■ **Task description**:
Please, could you print all the lines below exactly, leaving out the pictures?

Records from a data source:
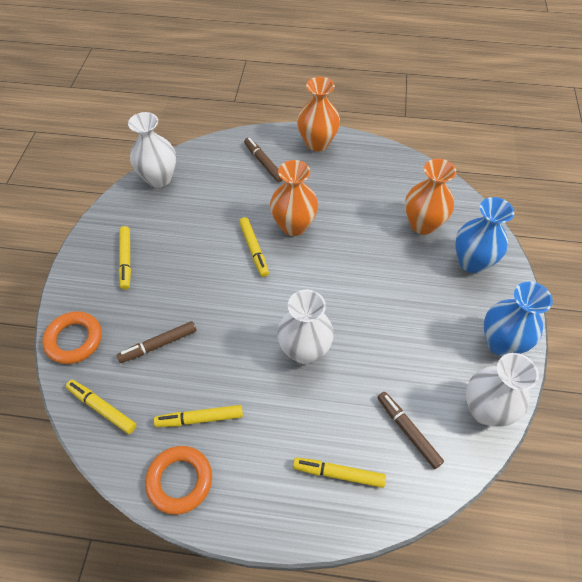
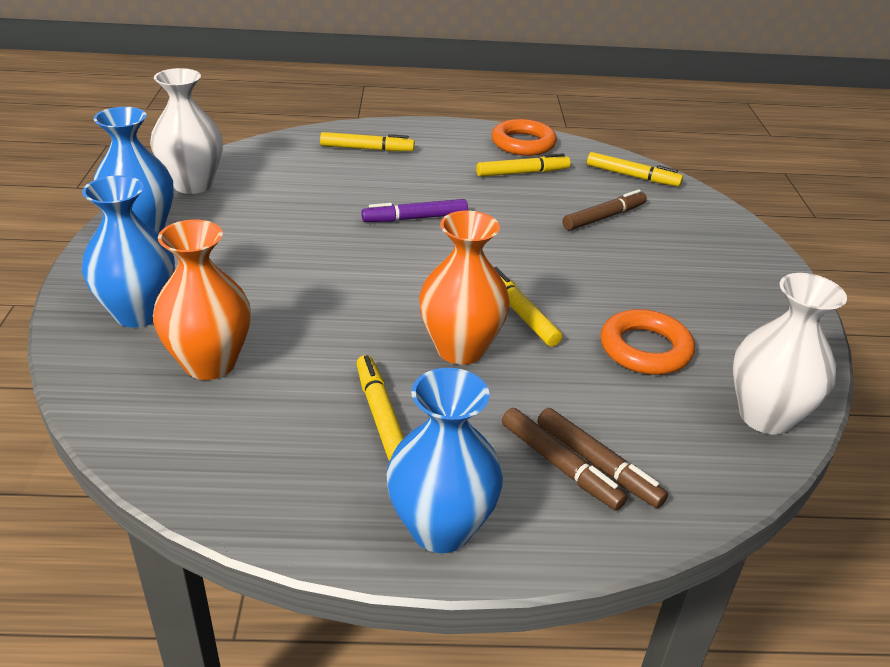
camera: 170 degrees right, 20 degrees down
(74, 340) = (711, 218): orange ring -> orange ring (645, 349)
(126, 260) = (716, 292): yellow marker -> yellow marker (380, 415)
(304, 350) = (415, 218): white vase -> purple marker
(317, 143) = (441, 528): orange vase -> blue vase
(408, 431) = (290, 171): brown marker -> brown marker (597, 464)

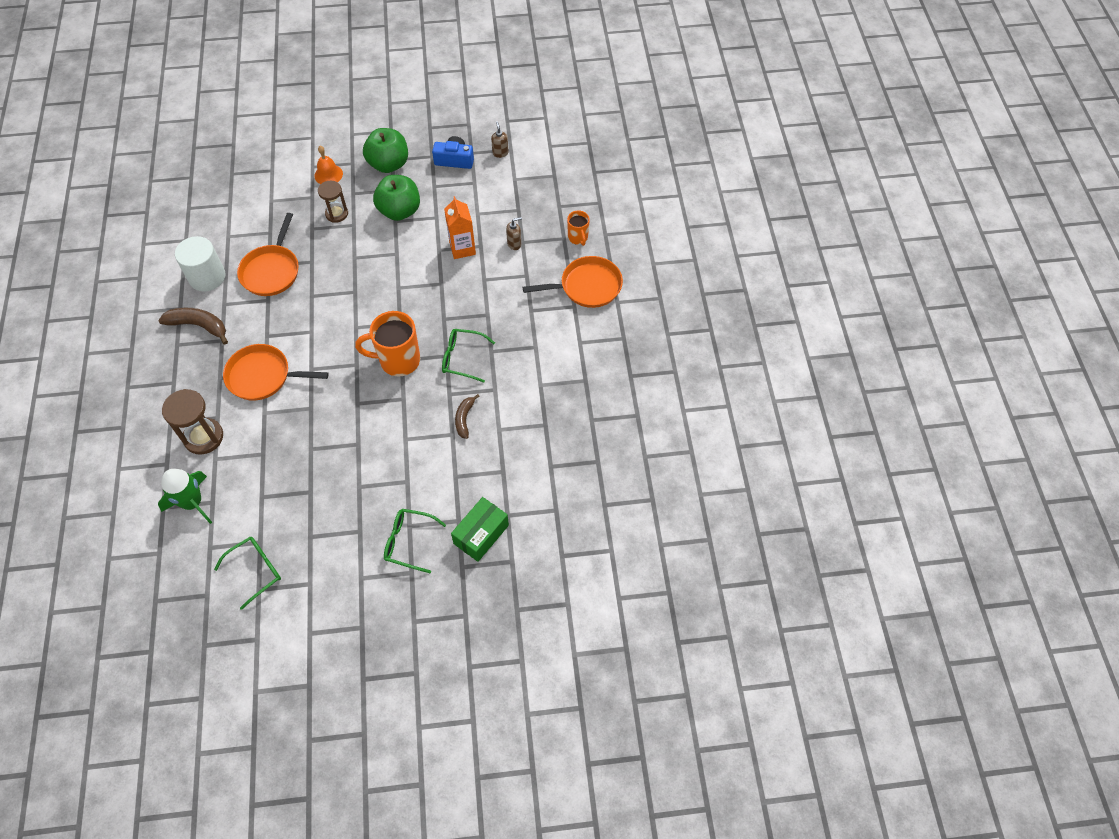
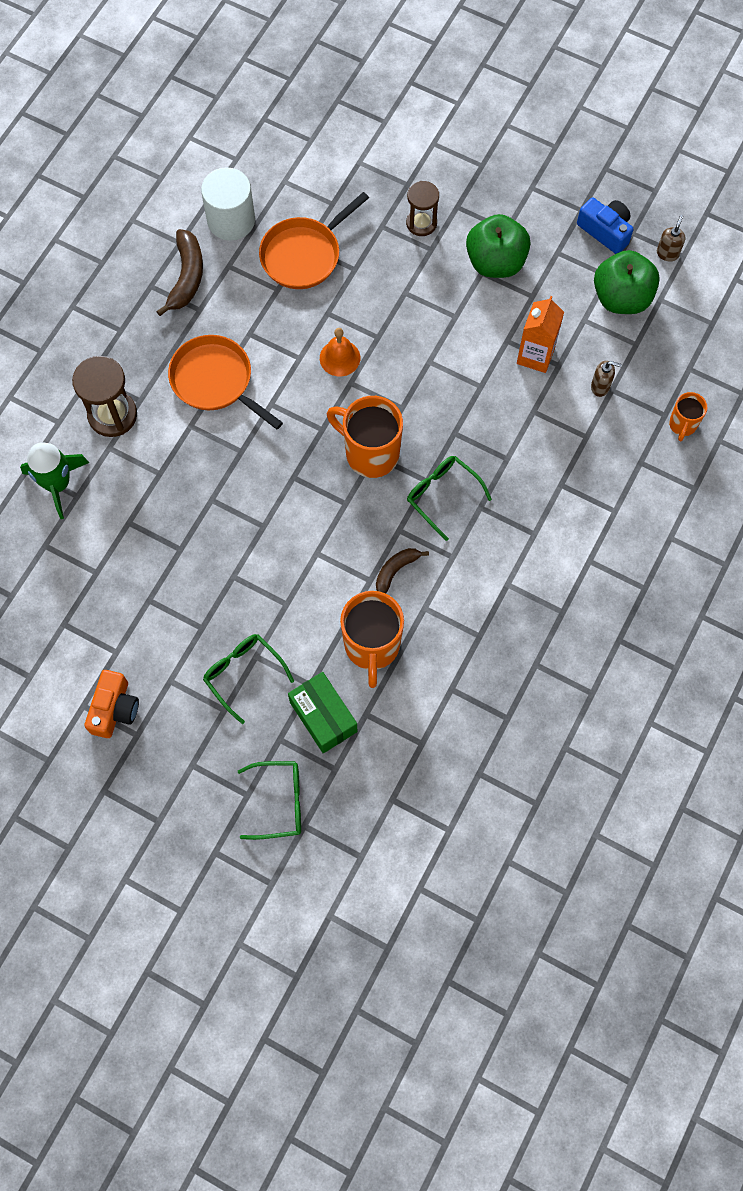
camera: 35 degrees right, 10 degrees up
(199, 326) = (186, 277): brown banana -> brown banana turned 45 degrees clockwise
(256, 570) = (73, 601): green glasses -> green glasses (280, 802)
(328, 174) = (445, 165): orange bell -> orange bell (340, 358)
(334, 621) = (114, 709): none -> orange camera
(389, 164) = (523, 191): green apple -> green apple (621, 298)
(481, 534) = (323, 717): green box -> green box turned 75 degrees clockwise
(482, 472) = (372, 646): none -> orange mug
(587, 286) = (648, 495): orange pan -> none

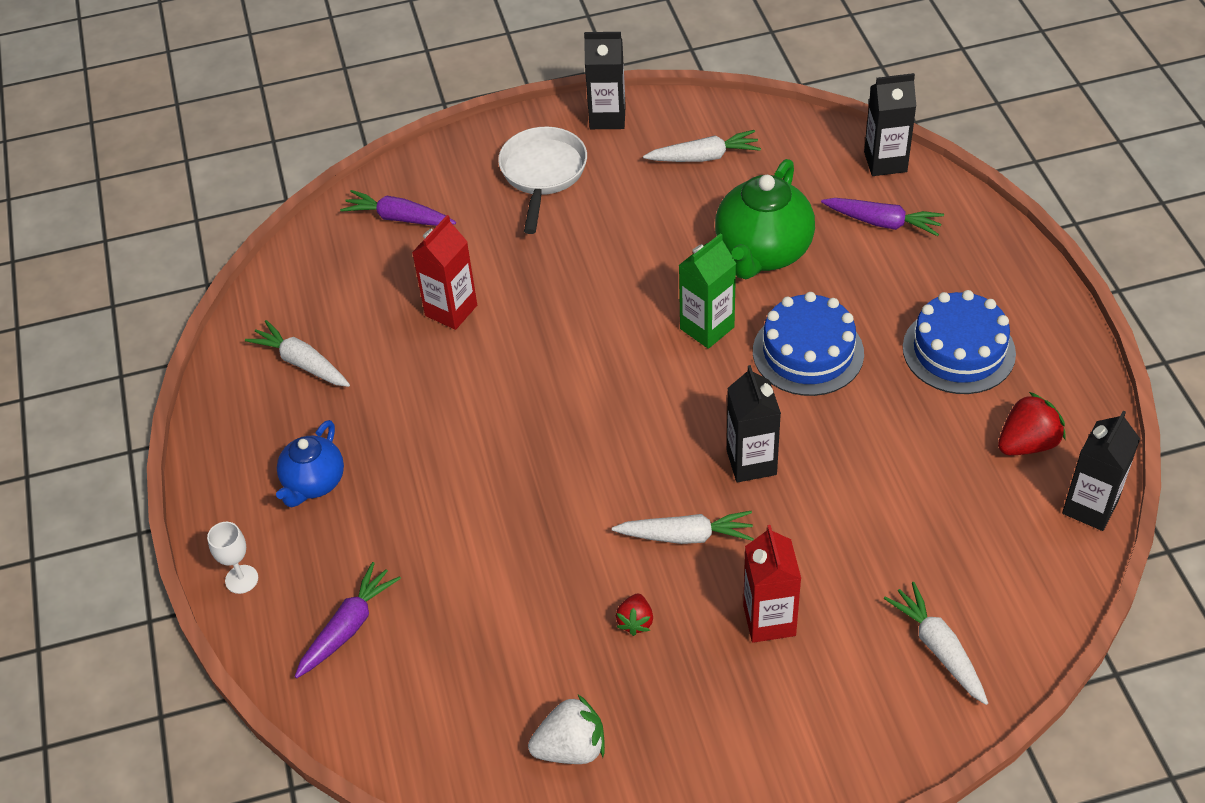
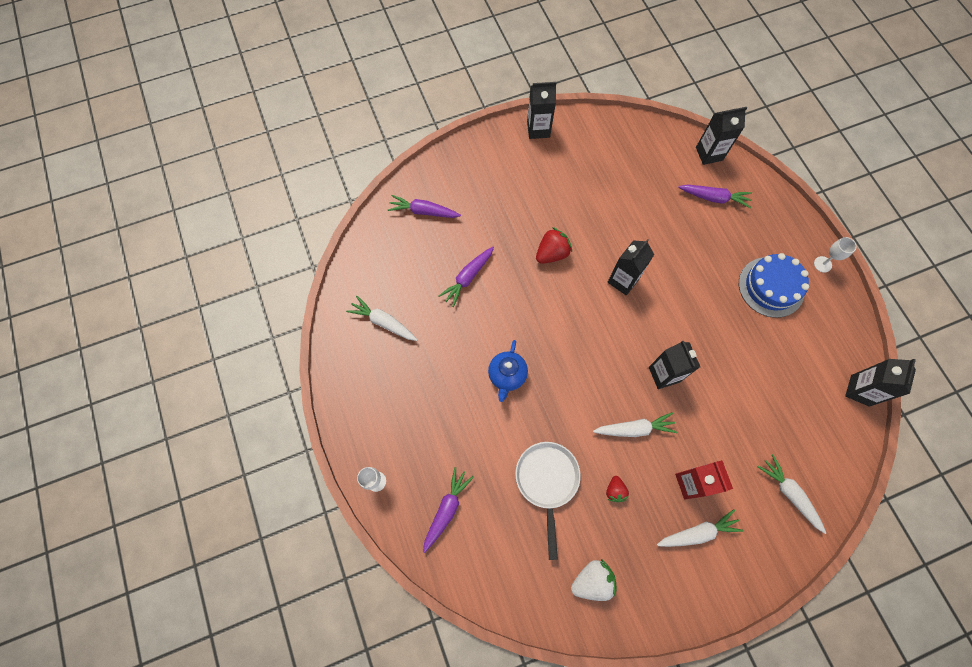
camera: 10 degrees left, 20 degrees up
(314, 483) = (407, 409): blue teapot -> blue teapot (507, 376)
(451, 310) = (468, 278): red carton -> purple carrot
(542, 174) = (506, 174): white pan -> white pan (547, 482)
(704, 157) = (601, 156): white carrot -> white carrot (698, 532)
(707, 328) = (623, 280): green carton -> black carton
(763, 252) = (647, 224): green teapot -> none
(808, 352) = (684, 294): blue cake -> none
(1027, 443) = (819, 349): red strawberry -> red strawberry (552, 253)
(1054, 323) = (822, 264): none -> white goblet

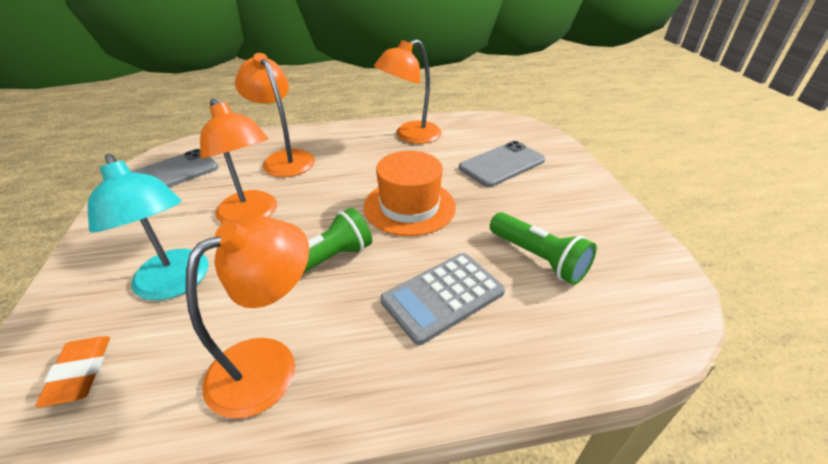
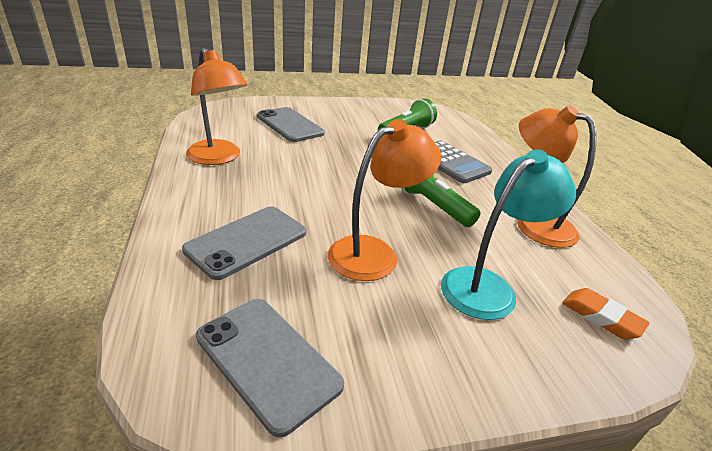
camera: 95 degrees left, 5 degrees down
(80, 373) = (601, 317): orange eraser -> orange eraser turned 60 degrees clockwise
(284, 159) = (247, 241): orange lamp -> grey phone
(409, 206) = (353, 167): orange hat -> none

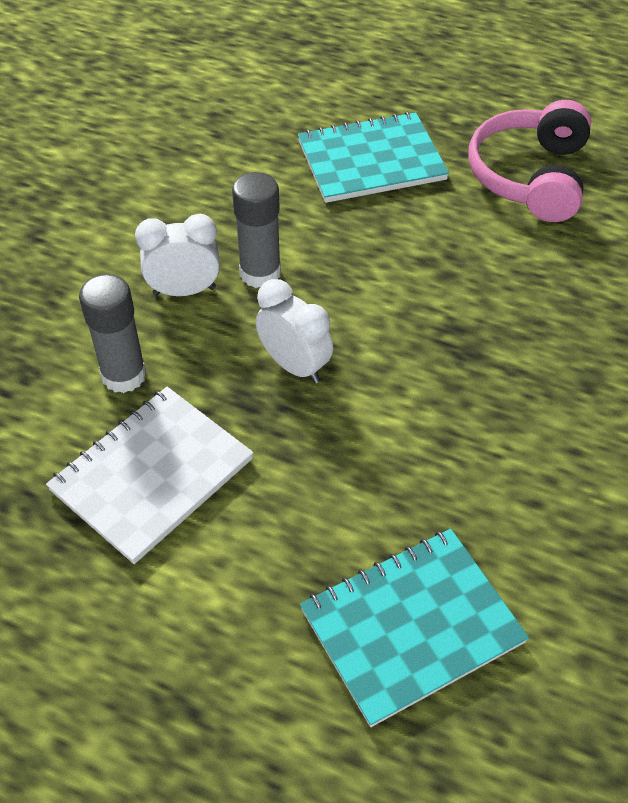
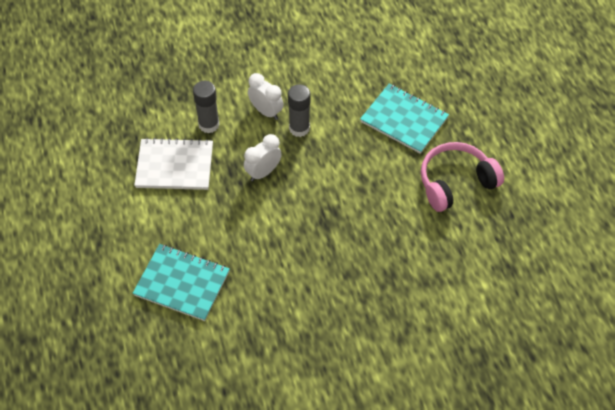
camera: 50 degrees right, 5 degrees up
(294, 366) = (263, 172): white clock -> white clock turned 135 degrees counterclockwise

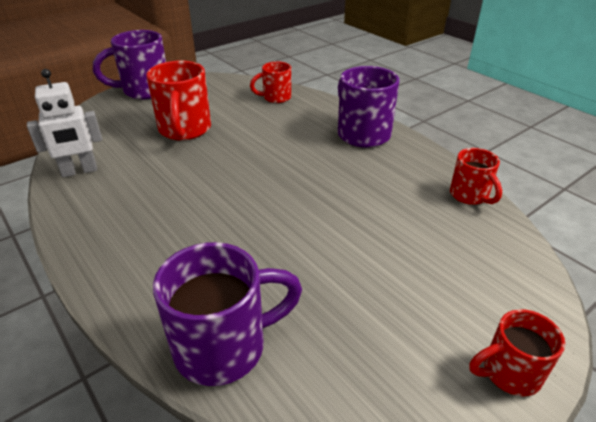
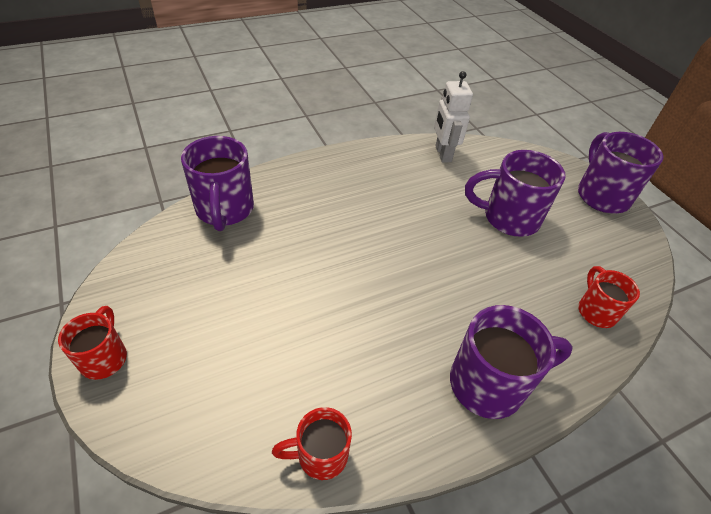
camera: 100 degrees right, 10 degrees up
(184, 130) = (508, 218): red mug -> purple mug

■ **Response to this exercise**:
camera: 170 degrees right, 20 degrees down
(74, 340) = (711, 218): orange ring -> orange ring (645, 349)
(126, 260) = (716, 292): yellow marker -> yellow marker (380, 415)
(304, 350) = (415, 218): white vase -> purple marker
(317, 143) = (441, 528): orange vase -> blue vase
(408, 431) = (290, 171): brown marker -> brown marker (597, 464)

camera: 35 degrees right, 10 degrees up
(199, 326) = (186, 277): brown banana -> brown banana turned 45 degrees clockwise
(256, 570) = (73, 601): green glasses -> green glasses (280, 802)
(328, 174) = (445, 165): orange bell -> orange bell (340, 358)
(334, 621) = (114, 709): none -> orange camera
(389, 164) = (523, 191): green apple -> green apple (621, 298)
(481, 534) = (323, 717): green box -> green box turned 75 degrees clockwise
(482, 472) = (372, 646): none -> orange mug
(587, 286) = (648, 495): orange pan -> none

camera: 10 degrees left, 20 degrees up
(314, 483) = (407, 409): blue teapot -> blue teapot (507, 376)
(451, 310) = (468, 278): red carton -> purple carrot
(542, 174) = (506, 174): white pan -> white pan (547, 482)
(704, 157) = (601, 156): white carrot -> white carrot (698, 532)
(707, 328) = (623, 280): green carton -> black carton
(763, 252) = (647, 224): green teapot -> none
(808, 352) = (684, 294): blue cake -> none
(1027, 443) = (819, 349): red strawberry -> red strawberry (552, 253)
(1054, 323) = (822, 264): none -> white goblet

camera: 95 degrees left, 5 degrees down
(80, 373) = (601, 317): orange eraser -> orange eraser turned 60 degrees clockwise
(284, 159) = (247, 241): orange lamp -> grey phone
(409, 206) = (353, 167): orange hat -> none

camera: 50 degrees right, 5 degrees up
(294, 366) = (263, 172): white clock -> white clock turned 135 degrees counterclockwise

camera: 100 degrees right, 10 degrees up
(184, 130) = (508, 218): red mug -> purple mug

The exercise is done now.